-- Opening Marker --
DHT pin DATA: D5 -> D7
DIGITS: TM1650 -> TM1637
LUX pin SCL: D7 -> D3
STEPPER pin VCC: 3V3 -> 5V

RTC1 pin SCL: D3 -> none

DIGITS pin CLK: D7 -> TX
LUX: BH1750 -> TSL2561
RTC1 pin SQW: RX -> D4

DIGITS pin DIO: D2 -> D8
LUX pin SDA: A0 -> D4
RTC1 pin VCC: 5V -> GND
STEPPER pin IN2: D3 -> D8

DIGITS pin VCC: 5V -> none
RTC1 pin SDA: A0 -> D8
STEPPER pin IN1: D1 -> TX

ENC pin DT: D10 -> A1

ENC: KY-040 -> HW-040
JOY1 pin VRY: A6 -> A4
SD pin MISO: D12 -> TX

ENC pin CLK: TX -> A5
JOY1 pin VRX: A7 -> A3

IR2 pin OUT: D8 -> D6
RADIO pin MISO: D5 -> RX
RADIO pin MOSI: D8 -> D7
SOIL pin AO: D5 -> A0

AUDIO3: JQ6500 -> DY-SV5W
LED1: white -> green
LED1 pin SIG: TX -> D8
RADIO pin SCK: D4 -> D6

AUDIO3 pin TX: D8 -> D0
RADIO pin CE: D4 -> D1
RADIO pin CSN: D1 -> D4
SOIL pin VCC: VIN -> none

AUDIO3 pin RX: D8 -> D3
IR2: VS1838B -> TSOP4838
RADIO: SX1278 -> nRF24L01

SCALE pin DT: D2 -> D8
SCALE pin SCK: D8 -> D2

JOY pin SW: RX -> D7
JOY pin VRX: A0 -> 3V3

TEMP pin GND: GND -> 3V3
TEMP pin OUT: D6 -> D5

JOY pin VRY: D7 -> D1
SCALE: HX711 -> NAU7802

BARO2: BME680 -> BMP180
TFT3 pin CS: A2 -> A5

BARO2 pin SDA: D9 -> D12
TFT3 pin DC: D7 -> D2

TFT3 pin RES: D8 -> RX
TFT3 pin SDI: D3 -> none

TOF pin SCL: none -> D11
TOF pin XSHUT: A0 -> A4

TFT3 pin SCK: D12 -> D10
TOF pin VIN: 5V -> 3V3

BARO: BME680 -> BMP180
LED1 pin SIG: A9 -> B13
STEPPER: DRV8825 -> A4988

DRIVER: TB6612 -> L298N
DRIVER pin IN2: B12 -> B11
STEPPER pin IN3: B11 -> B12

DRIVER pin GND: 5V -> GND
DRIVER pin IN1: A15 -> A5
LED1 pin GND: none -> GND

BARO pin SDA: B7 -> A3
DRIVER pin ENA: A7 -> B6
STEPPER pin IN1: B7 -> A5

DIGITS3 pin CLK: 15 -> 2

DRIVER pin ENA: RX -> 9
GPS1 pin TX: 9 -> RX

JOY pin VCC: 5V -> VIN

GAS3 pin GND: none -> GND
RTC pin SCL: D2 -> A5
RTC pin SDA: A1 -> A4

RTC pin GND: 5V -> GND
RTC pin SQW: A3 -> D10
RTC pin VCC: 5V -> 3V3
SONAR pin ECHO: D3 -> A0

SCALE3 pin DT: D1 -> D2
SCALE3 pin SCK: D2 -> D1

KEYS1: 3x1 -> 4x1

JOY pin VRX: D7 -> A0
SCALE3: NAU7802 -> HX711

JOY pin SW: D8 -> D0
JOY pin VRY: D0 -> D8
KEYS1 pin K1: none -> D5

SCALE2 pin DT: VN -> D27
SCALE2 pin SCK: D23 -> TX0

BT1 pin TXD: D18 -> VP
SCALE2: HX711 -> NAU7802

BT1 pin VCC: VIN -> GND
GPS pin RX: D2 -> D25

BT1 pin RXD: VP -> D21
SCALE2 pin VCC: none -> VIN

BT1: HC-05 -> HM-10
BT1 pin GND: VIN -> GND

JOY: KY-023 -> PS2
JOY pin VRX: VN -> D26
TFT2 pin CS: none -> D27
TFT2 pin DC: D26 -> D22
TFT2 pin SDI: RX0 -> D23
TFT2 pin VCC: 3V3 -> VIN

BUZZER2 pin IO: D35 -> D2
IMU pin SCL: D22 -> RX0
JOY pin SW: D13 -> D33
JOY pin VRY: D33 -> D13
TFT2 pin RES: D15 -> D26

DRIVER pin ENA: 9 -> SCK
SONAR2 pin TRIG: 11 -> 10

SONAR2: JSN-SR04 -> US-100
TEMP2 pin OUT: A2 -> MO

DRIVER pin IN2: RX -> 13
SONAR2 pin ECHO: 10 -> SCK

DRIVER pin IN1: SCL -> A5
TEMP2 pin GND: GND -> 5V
-- Closing Marker --
If a line of the entries contains "DRIVER", it counts; say how many such lines there are and give only the number.

• [Response]: 9